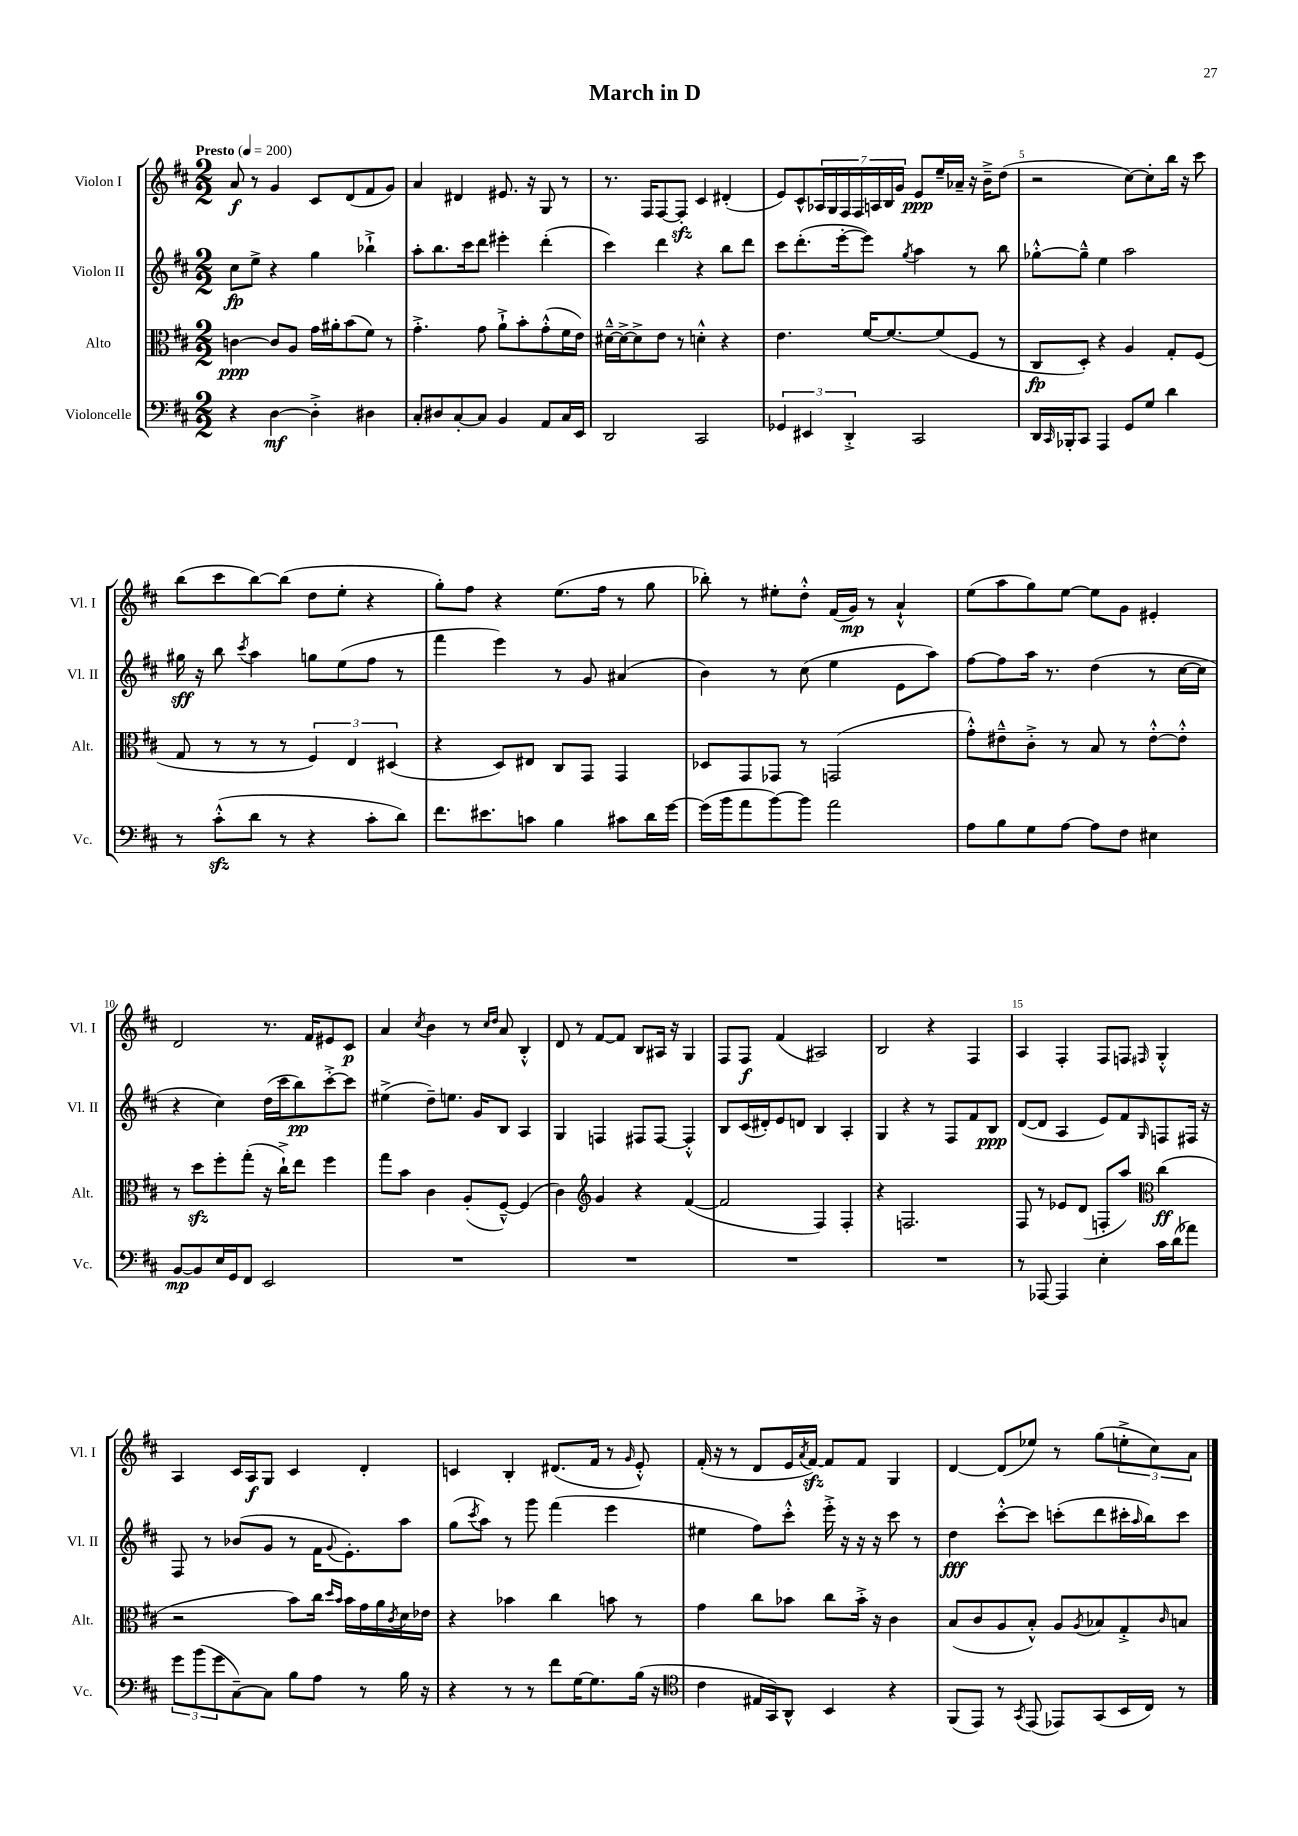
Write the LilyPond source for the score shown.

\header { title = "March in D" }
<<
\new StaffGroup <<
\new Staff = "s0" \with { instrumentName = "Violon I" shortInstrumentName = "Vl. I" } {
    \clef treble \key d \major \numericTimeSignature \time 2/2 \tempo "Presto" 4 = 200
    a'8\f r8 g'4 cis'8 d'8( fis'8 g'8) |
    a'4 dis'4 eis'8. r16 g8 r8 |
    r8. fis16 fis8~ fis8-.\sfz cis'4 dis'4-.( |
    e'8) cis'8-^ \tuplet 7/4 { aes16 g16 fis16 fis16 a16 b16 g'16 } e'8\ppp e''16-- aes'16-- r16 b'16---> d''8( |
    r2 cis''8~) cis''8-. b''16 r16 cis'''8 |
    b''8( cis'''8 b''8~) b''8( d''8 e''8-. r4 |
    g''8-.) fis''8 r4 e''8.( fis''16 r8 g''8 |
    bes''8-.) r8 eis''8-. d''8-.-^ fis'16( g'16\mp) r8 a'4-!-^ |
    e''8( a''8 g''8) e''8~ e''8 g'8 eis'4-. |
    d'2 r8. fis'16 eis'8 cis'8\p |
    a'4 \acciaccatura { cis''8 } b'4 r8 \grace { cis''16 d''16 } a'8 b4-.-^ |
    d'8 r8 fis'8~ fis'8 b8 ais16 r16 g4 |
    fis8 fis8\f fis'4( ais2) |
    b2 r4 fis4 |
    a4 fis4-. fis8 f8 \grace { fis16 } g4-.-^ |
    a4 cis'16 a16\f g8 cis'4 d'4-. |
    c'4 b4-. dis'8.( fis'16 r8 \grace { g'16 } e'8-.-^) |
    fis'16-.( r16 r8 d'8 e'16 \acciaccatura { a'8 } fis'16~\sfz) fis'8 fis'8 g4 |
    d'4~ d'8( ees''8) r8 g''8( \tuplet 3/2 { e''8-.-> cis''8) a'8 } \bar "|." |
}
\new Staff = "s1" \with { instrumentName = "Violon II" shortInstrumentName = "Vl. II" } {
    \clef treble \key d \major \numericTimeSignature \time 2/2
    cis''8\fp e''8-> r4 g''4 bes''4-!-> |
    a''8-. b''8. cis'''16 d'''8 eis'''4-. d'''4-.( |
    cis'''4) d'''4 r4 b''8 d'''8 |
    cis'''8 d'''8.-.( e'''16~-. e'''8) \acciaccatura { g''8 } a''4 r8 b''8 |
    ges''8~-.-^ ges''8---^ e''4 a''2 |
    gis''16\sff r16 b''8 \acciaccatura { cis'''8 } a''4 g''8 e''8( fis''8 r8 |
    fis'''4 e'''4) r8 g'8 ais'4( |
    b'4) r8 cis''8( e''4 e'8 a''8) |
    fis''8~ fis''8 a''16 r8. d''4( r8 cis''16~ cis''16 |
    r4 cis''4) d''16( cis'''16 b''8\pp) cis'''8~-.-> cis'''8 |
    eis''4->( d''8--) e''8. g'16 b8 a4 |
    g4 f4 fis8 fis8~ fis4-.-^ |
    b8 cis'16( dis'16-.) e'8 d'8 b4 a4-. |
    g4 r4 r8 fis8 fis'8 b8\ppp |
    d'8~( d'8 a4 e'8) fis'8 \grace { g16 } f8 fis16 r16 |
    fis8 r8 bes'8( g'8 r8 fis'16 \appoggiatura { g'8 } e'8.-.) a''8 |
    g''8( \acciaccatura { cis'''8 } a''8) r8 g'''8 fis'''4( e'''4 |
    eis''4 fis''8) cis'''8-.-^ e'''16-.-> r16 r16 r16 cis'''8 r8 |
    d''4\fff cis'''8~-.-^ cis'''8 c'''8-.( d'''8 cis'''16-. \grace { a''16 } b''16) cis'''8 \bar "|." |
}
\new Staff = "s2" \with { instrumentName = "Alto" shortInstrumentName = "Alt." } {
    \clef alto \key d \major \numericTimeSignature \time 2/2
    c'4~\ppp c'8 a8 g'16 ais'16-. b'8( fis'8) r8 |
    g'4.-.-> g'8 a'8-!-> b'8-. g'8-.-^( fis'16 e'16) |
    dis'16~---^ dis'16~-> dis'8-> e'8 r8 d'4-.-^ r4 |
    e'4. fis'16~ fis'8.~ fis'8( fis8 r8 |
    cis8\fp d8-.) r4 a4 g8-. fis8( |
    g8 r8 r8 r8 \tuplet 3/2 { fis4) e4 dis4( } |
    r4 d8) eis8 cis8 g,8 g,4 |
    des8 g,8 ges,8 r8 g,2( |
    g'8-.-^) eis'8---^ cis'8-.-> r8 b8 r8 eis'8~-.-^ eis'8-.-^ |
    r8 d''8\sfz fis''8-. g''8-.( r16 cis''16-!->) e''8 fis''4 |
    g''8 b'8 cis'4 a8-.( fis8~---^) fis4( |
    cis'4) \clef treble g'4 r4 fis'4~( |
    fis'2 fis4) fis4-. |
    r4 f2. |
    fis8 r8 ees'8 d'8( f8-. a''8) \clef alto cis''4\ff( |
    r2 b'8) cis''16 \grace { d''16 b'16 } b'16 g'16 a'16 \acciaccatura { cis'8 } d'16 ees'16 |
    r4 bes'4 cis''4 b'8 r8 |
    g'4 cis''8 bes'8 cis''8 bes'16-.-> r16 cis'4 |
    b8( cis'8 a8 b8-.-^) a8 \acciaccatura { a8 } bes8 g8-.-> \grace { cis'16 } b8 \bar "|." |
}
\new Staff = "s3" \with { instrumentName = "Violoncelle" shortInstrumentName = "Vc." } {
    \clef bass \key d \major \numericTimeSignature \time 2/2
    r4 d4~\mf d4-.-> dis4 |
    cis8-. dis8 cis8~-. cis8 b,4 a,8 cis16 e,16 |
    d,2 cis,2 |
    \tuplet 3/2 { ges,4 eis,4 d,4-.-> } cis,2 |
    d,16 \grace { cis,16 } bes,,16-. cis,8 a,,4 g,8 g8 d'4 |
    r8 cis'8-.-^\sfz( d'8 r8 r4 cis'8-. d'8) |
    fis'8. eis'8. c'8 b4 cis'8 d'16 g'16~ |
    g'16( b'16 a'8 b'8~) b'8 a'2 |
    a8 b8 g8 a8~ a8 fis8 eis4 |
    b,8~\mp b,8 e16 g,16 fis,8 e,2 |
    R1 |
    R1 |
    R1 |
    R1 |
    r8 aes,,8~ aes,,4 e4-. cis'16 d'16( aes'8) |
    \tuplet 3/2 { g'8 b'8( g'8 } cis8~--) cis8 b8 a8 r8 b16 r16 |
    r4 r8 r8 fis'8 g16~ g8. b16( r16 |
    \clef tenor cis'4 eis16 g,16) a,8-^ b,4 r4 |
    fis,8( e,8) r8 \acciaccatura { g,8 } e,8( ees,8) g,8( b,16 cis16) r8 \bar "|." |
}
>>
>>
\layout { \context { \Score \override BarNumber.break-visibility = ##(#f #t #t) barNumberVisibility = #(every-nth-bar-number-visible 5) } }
═══
# [Exercise aim]
Pull out every line in the rows above that contains the string "with", and copy each such line in full.

# [Reply]
\new Staff = "s0" \with { instrumentName = "Violon I" shortInstrumentName = "Vl. I" } {
\new Staff = "s1" \with { instrumentName = "Violon II" shortInstrumentName = "Vl. II" } {
\new Staff = "s2" \with { instrumentName = "Alto" shortInstrumentName = "Alt." } {
\new Staff = "s3" \with { instrumentName = "Violoncelle" shortInstrumentName = "Vc." } {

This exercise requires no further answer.